### Exercise details
Repeat only the stretch of lines below that runs from the line with "type=gone; before=golden hexagon" through the line with "type=rotated; before=teal saguaro", unaltered.

### Data for processing
= Beginning of Section =

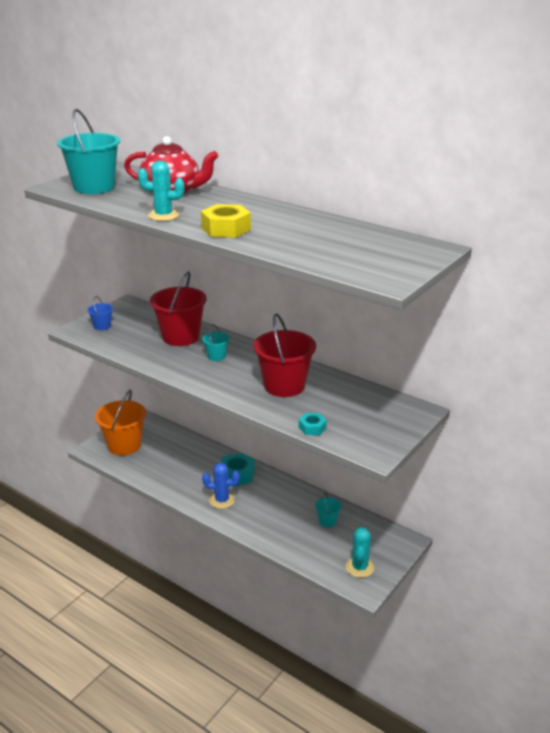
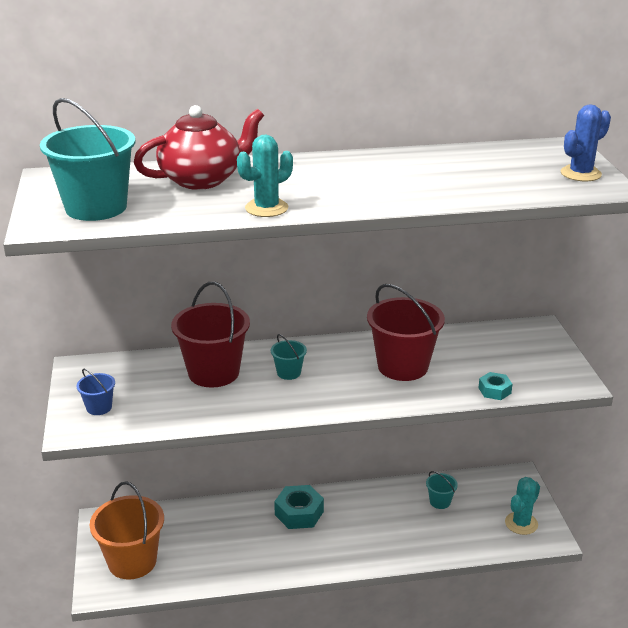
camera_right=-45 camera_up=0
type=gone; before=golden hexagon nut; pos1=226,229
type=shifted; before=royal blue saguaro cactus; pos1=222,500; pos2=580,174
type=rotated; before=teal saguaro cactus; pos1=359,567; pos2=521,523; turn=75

= End of Section =
= Beginning of Section =

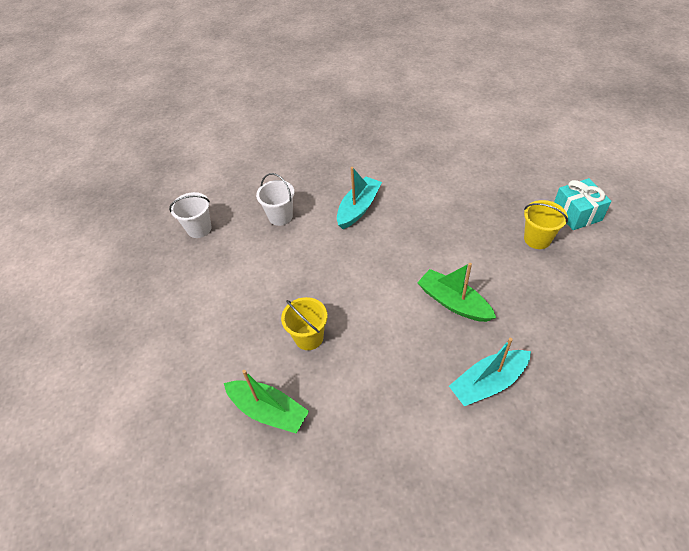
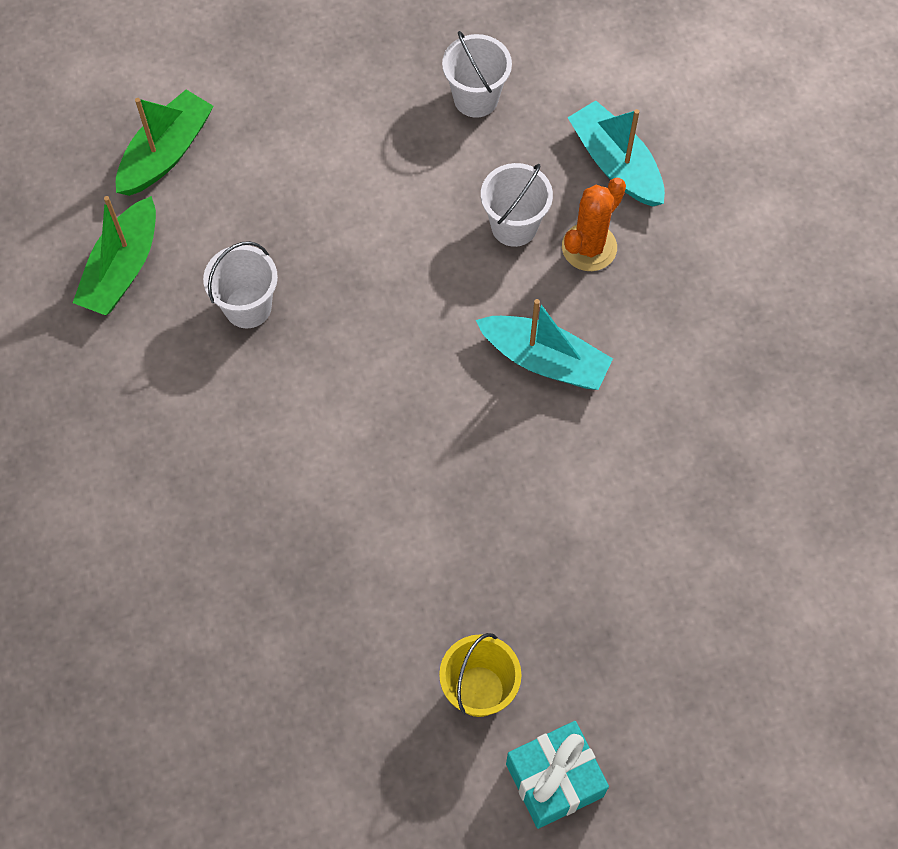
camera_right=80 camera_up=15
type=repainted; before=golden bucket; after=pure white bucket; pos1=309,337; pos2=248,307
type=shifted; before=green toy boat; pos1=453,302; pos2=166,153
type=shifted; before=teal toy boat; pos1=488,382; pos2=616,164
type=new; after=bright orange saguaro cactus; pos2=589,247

= End of Section =

### Task response
type=gone; before=golden hexagon nut; pos1=226,229
type=shifted; before=royal blue saguaro cactus; pos1=222,500; pos2=580,174
type=rotated; before=teal saguaro cactus; pos1=359,567; pos2=521,523; turn=75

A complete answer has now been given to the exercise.